PROBLEM = Lines in the listing below that hold "minus" are the ones to copy.

MATERIAL FOR THIS TASK =
========

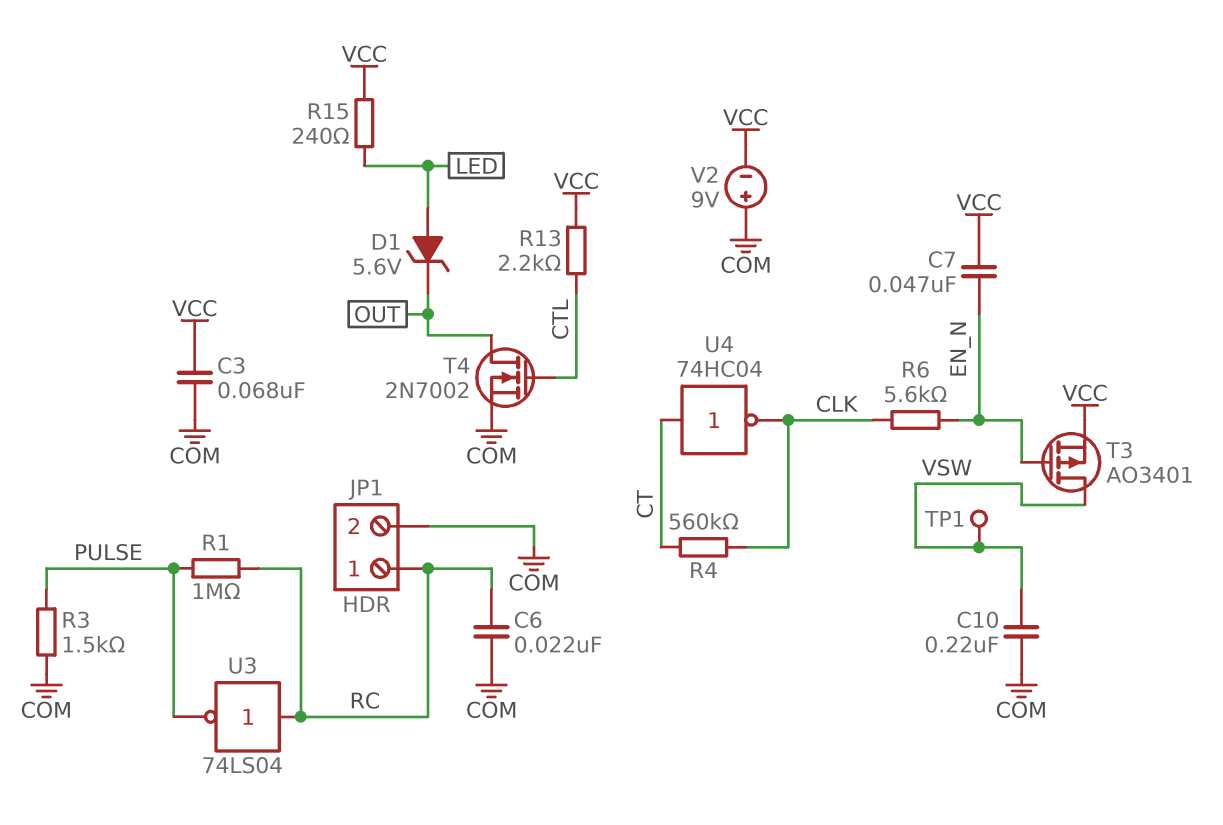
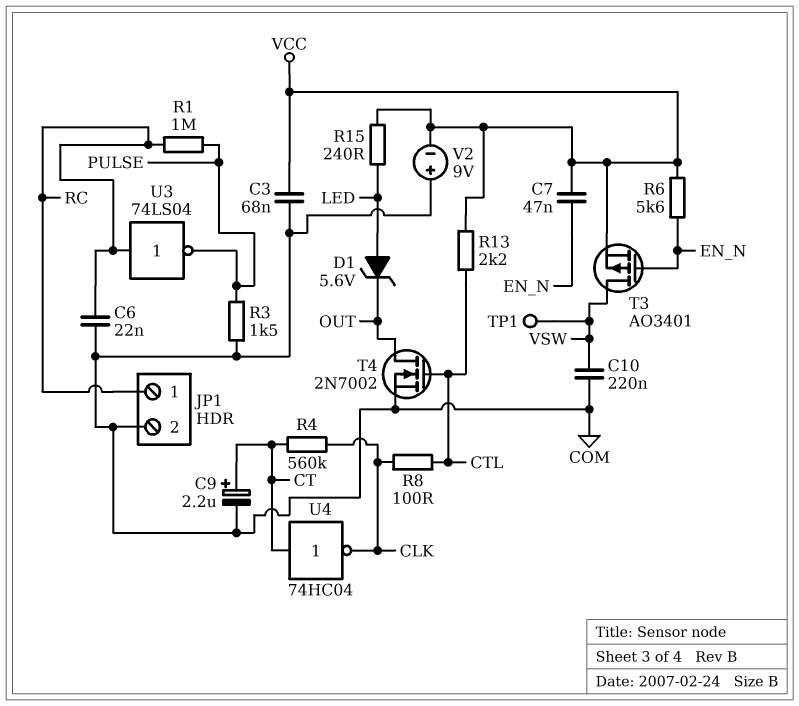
C9: none -> 2.2uF (plus CT, minus COM)
R6: 5.6k (CLK, EN_N) -> 5.6k (EN_N, VCC)
R8: none -> 100 (CLK, CTL)

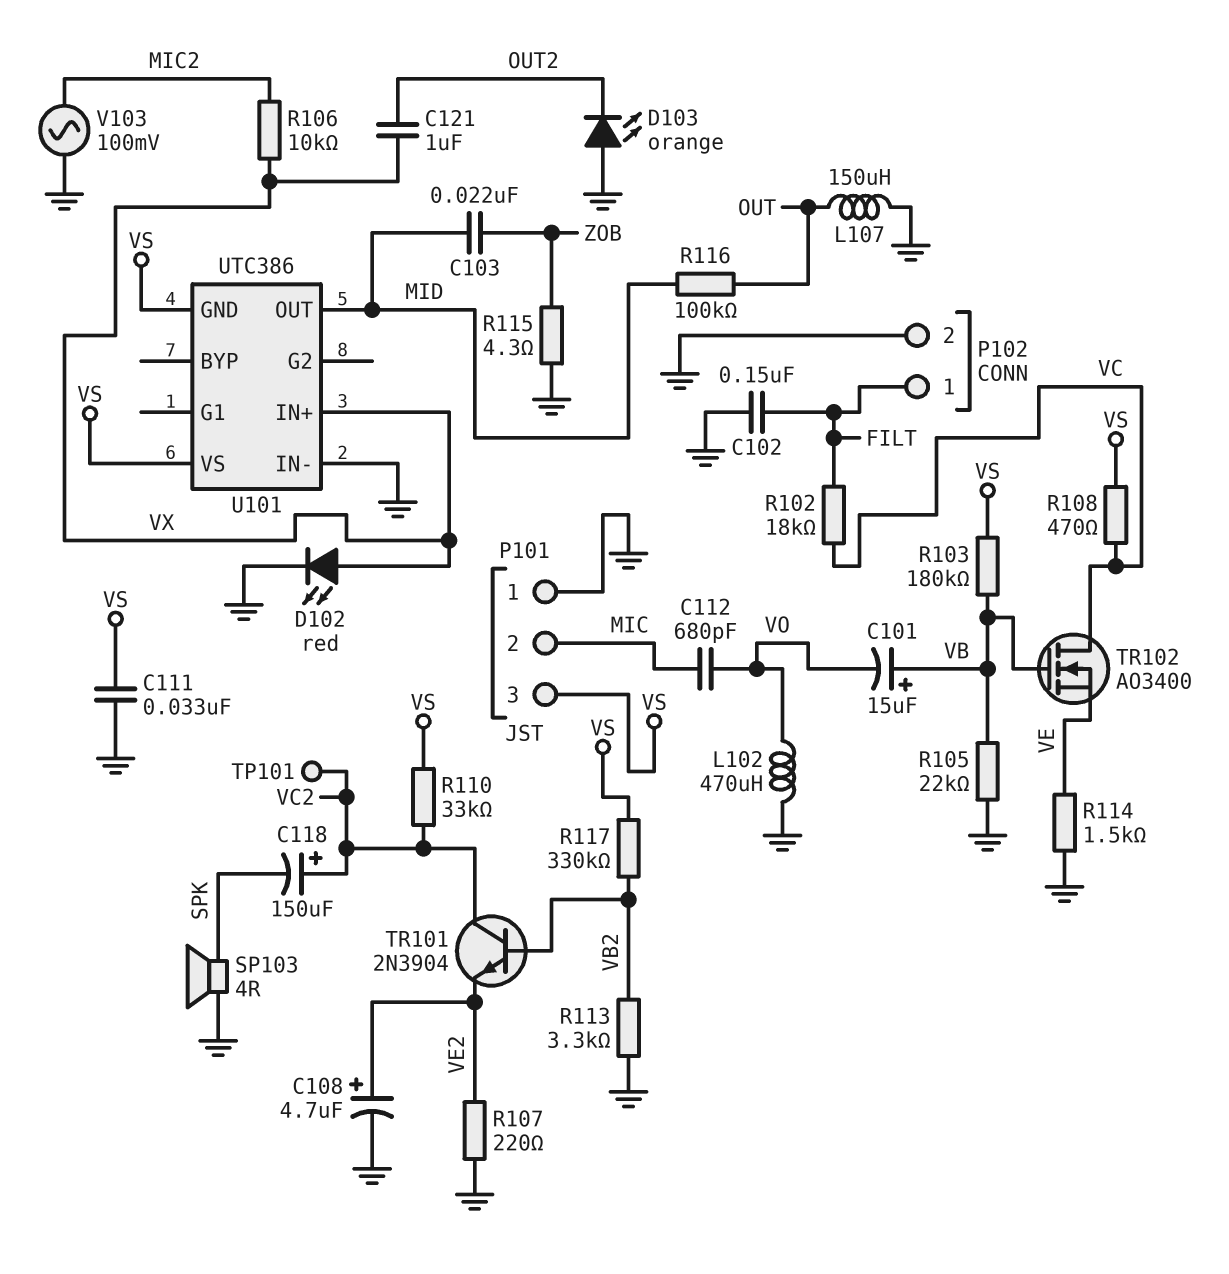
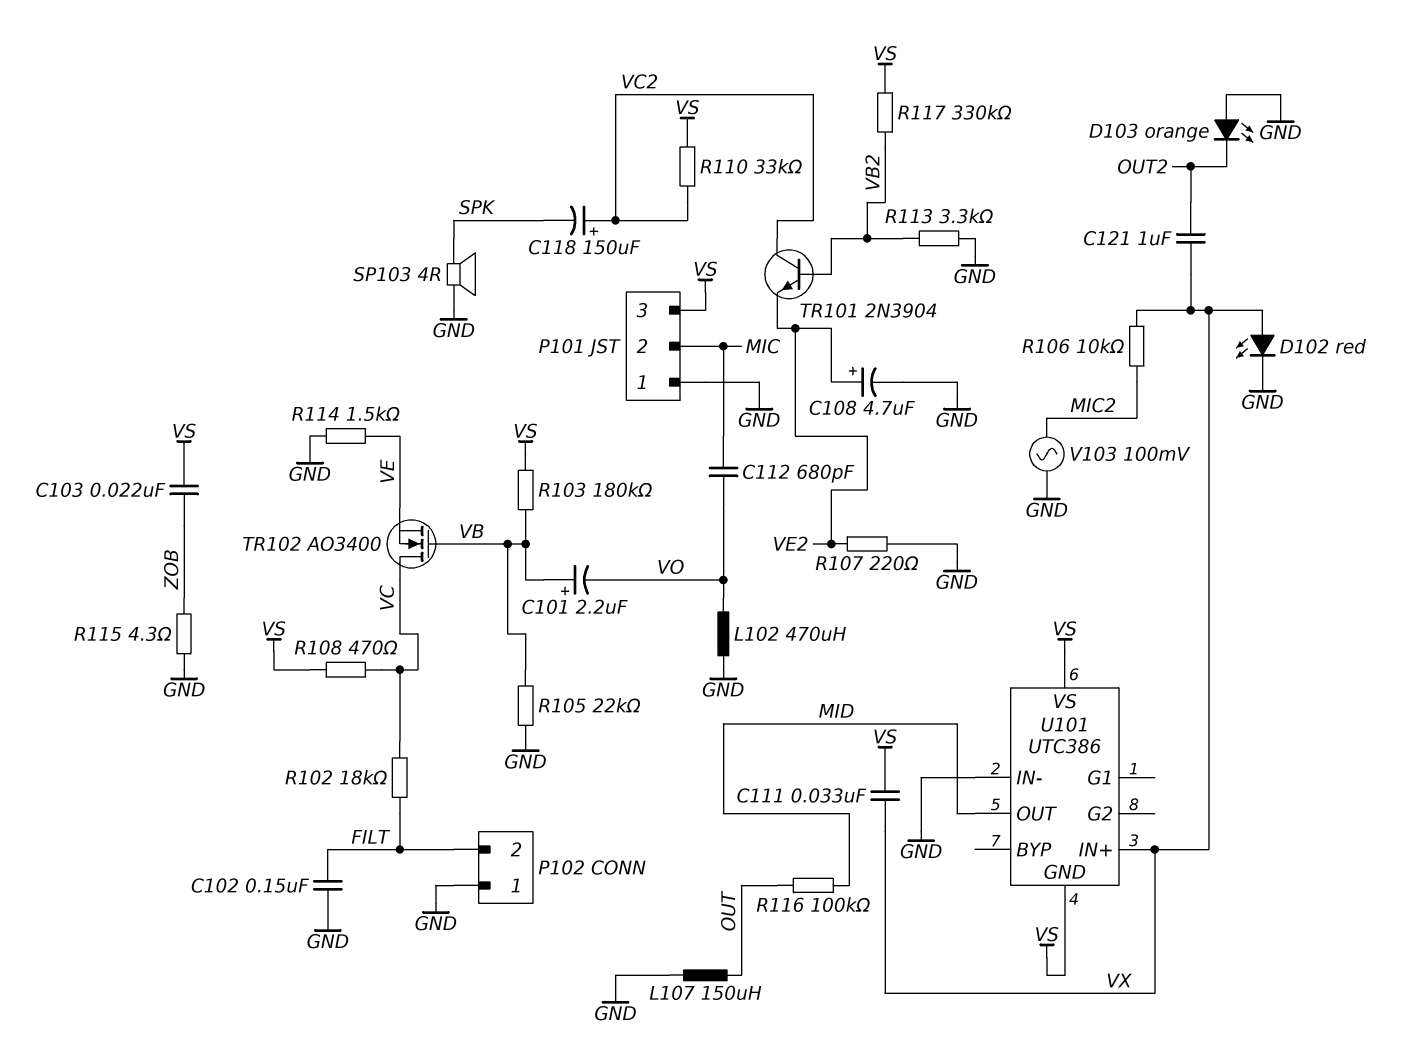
C101: 15uF (plus VB, minus VO) -> 2.2uF (plus VB, minus VO)
C103: 22nF (MID, ZOB) -> 22nF (VS, ZOB)
C111: 33nF (GND, VS) -> 33nF (VS, VX)
P102 pin 1: FILT -> GND
P102 pin 2: GND -> FILT
TP101: test point (VC2) -> none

========

RESULT OF THIS EXERCISE =
C9: none -> 2.2uF (plus CT, minus COM)
C101: 15uF (plus VB, minus VO) -> 2.2uF (plus VB, minus VO)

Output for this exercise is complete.